━━━━━ Input material ━━━━━

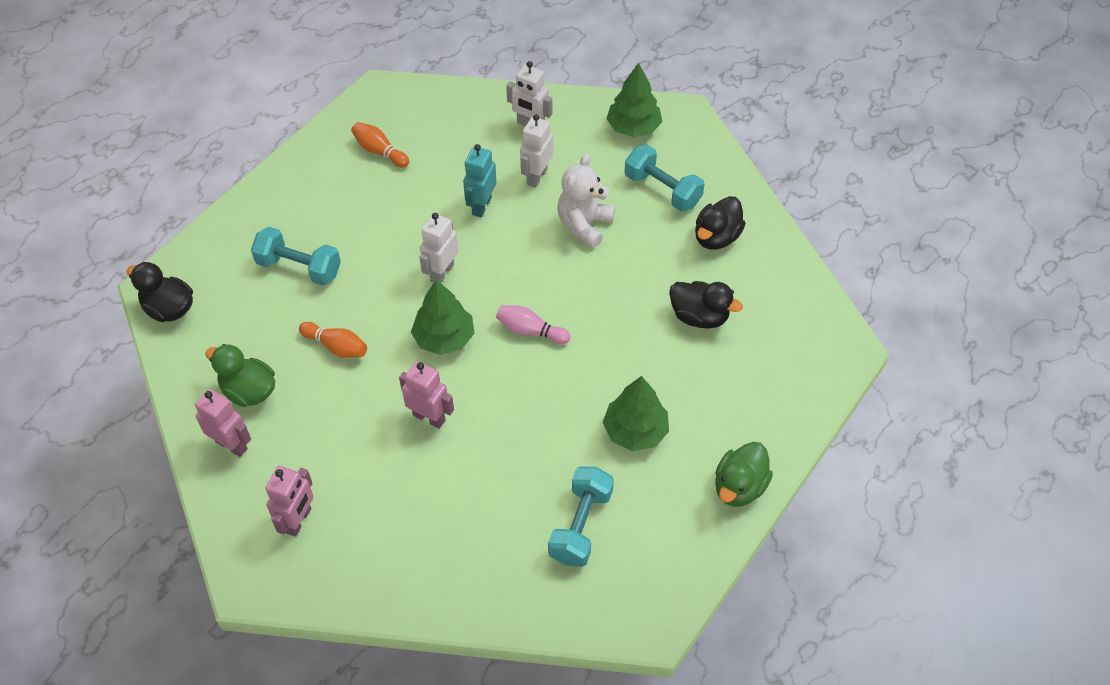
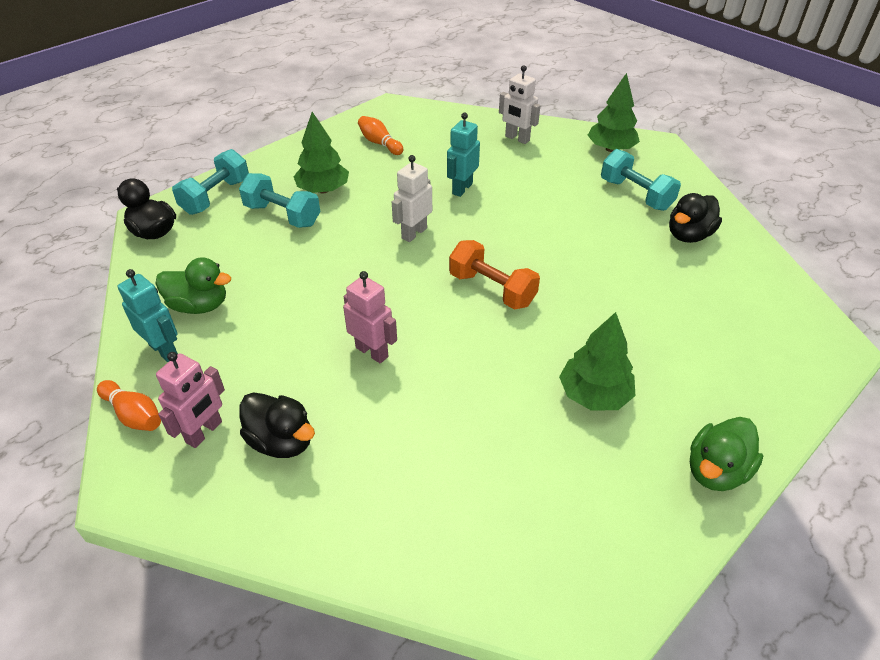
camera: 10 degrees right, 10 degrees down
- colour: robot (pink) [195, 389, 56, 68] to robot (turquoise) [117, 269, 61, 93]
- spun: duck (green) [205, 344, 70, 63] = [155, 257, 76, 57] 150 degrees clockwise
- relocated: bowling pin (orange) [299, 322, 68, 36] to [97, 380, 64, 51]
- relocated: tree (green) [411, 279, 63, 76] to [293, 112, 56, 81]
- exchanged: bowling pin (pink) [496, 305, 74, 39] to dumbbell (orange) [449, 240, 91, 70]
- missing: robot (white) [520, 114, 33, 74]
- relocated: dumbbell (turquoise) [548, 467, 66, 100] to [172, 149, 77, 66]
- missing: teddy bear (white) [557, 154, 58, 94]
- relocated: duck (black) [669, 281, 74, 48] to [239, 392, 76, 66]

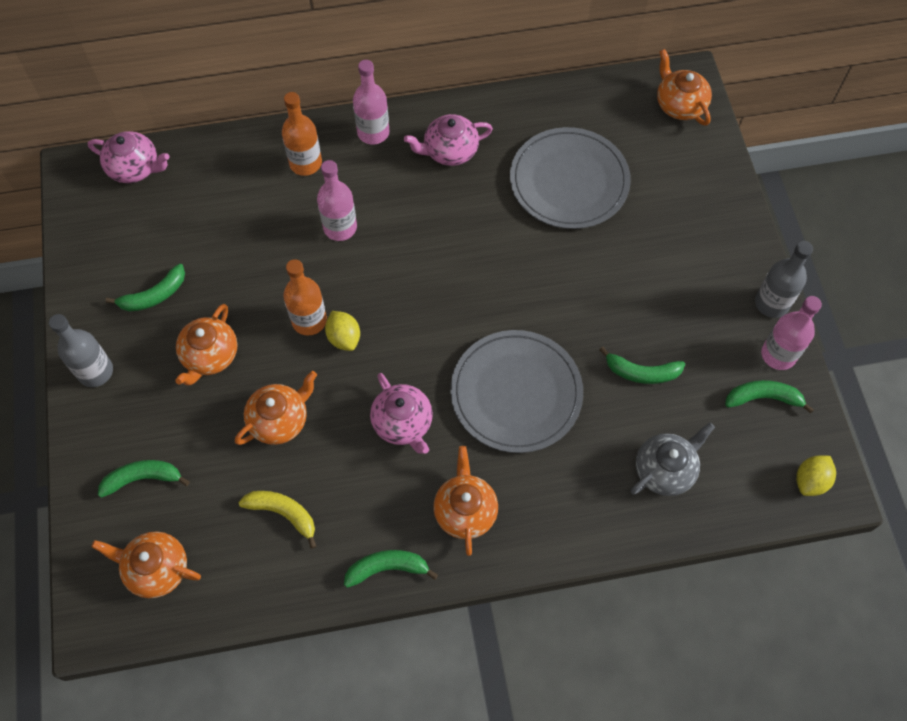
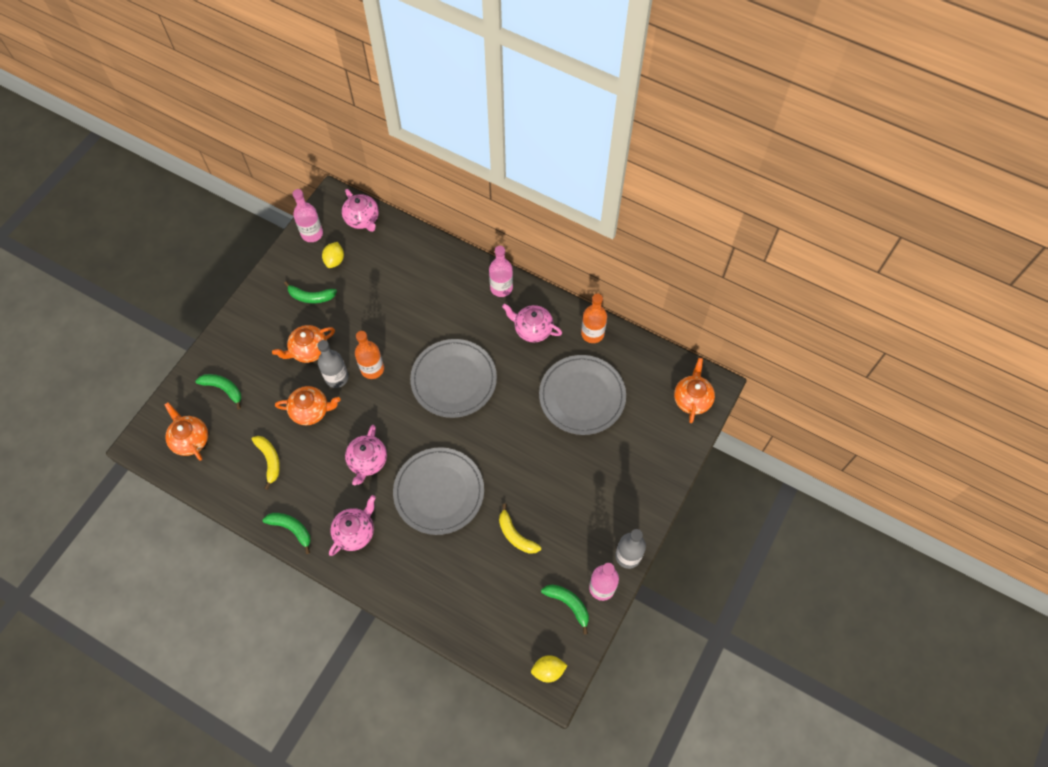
camera: 40 degrees right, 0 degrees up
- relocated: bottle (grey) [49, 314, 64, 73] to [317, 340, 32, 48]
- relocated: bottle (orange) [282, 92, 40, 84] to [581, 294, 26, 49]
- relocated: bottle (pink) [317, 160, 40, 81] to [293, 189, 30, 53]
- relocated: lemon (yellow) [325, 311, 35, 40] to [322, 242, 22, 26]
- colour: teapot (orange) [433, 446, 65, 110] to teapot (pink) [329, 495, 47, 61]
- colour: banana (green) [599, 347, 86, 37] to banana (yellow) [499, 503, 42, 51]
- missing: teapot (grey) [630, 423, 85, 73]
- appeared: plate (grey) [410, 339, 87, 79]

━━━━━

*Directions*. Would you write out all of the records exactly, omitting the pictures?

*Answer to this problem*.
camera: 10 degrees right, 10 degrees down
- colour: robot (pink) [195, 389, 56, 68] to robot (turquoise) [117, 269, 61, 93]
- spun: duck (green) [205, 344, 70, 63] = [155, 257, 76, 57] 150 degrees clockwise
- relocated: bowling pin (orange) [299, 322, 68, 36] to [97, 380, 64, 51]
- relocated: tree (green) [411, 279, 63, 76] to [293, 112, 56, 81]
- exchanged: bowling pin (pink) [496, 305, 74, 39] to dumbbell (orange) [449, 240, 91, 70]
- missing: robot (white) [520, 114, 33, 74]
- relocated: dumbbell (turquoise) [548, 467, 66, 100] to [172, 149, 77, 66]
- missing: teddy bear (white) [557, 154, 58, 94]
- relocated: duck (black) [669, 281, 74, 48] to [239, 392, 76, 66]

camera: 40 degrees right, 0 degrees up
- relocated: bottle (grey) [49, 314, 64, 73] to [317, 340, 32, 48]
- relocated: bottle (orange) [282, 92, 40, 84] to [581, 294, 26, 49]
- relocated: bottle (pink) [317, 160, 40, 81] to [293, 189, 30, 53]
- relocated: lemon (yellow) [325, 311, 35, 40] to [322, 242, 22, 26]
- colour: teapot (orange) [433, 446, 65, 110] to teapot (pink) [329, 495, 47, 61]
- colour: banana (green) [599, 347, 86, 37] to banana (yellow) [499, 503, 42, 51]
- missing: teapot (grey) [630, 423, 85, 73]
- appeared: plate (grey) [410, 339, 87, 79]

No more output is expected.